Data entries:
□ □ □ □ □ □ □

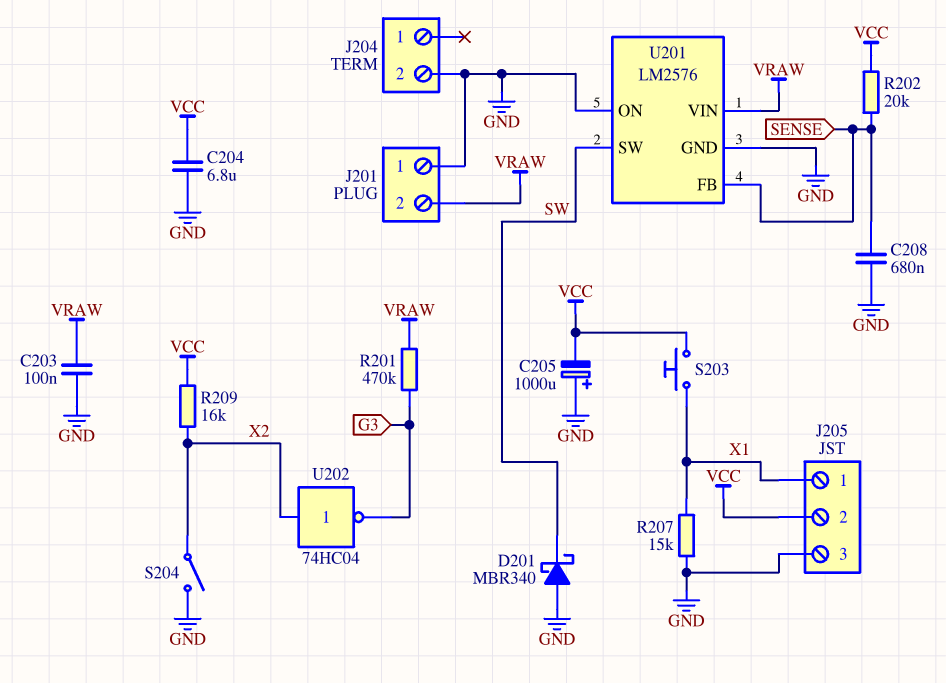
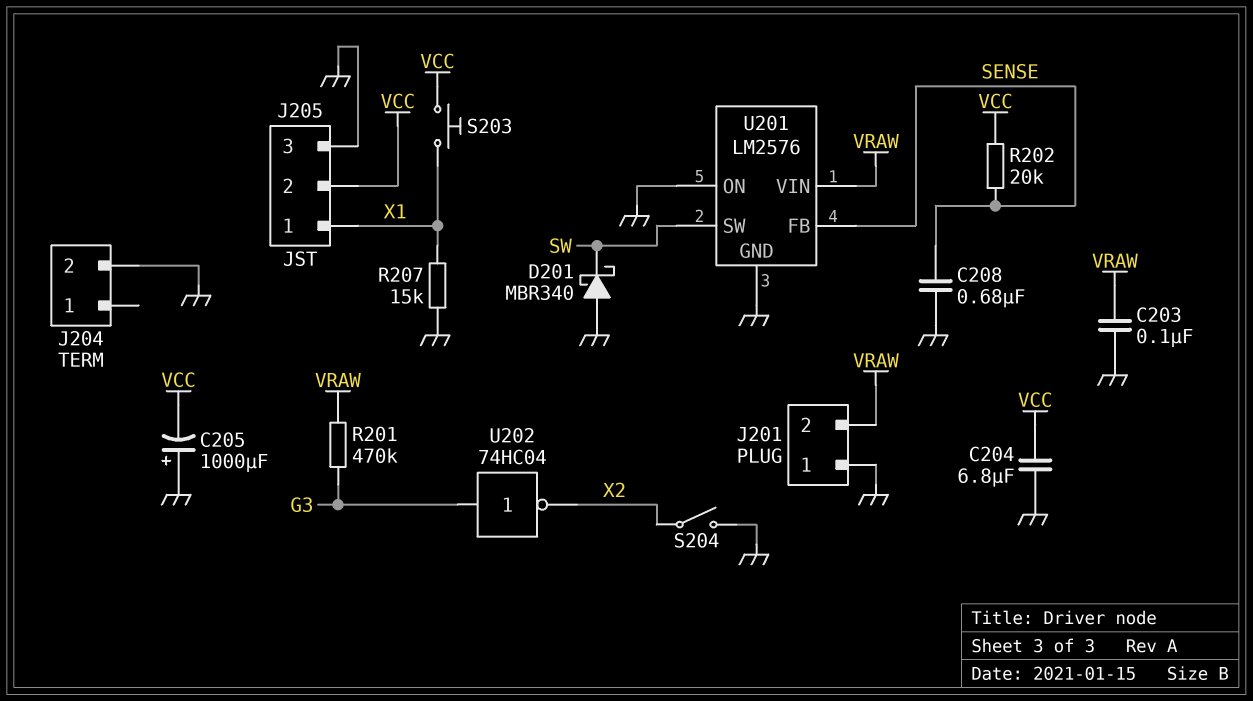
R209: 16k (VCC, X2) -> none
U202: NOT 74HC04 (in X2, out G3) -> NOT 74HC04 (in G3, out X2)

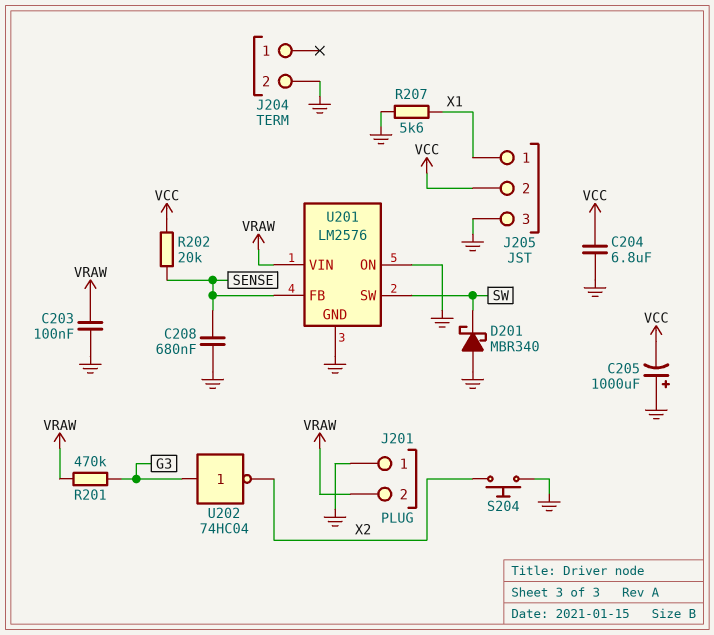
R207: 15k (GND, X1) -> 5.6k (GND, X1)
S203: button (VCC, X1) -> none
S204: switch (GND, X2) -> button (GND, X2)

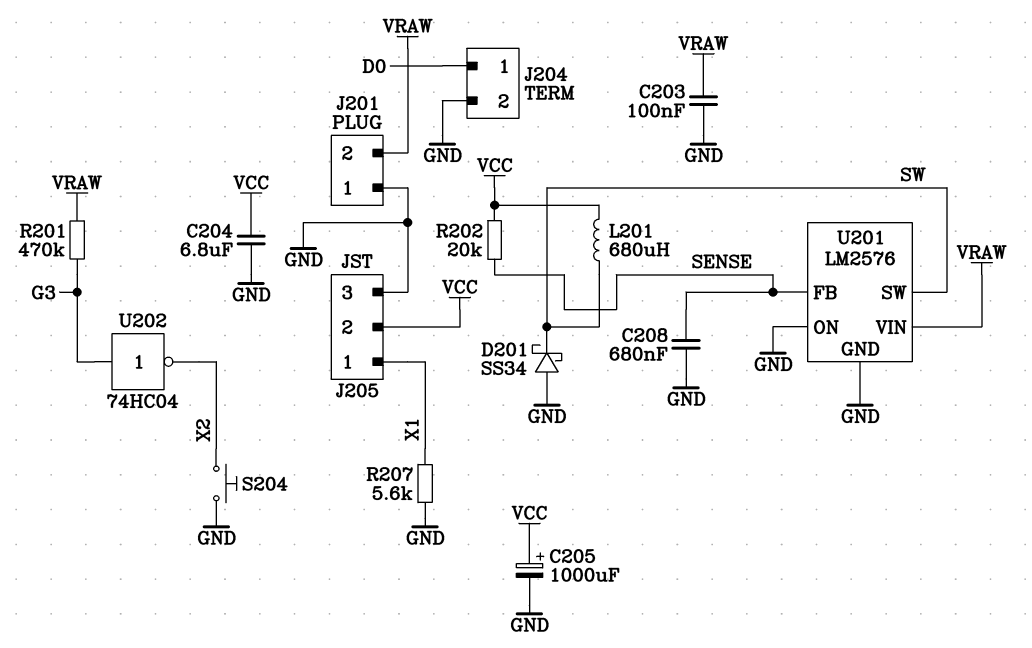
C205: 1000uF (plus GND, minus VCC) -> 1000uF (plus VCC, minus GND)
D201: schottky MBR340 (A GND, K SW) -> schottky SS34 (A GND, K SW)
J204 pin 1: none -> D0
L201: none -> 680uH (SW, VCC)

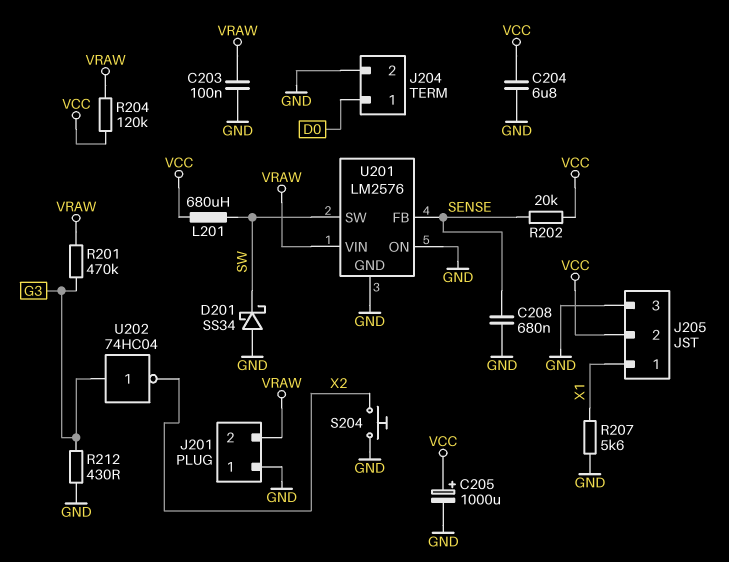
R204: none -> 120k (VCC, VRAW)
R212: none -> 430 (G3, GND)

□ □ □ □ □ □ □

(EXERCISE DESCRIPTION) Scan the records for the string "button" and show every line that contains it.

(ANSWER TO THIS TASK)
S203: button (VCC, X1) -> none
S204: switch (GND, X2) -> button (GND, X2)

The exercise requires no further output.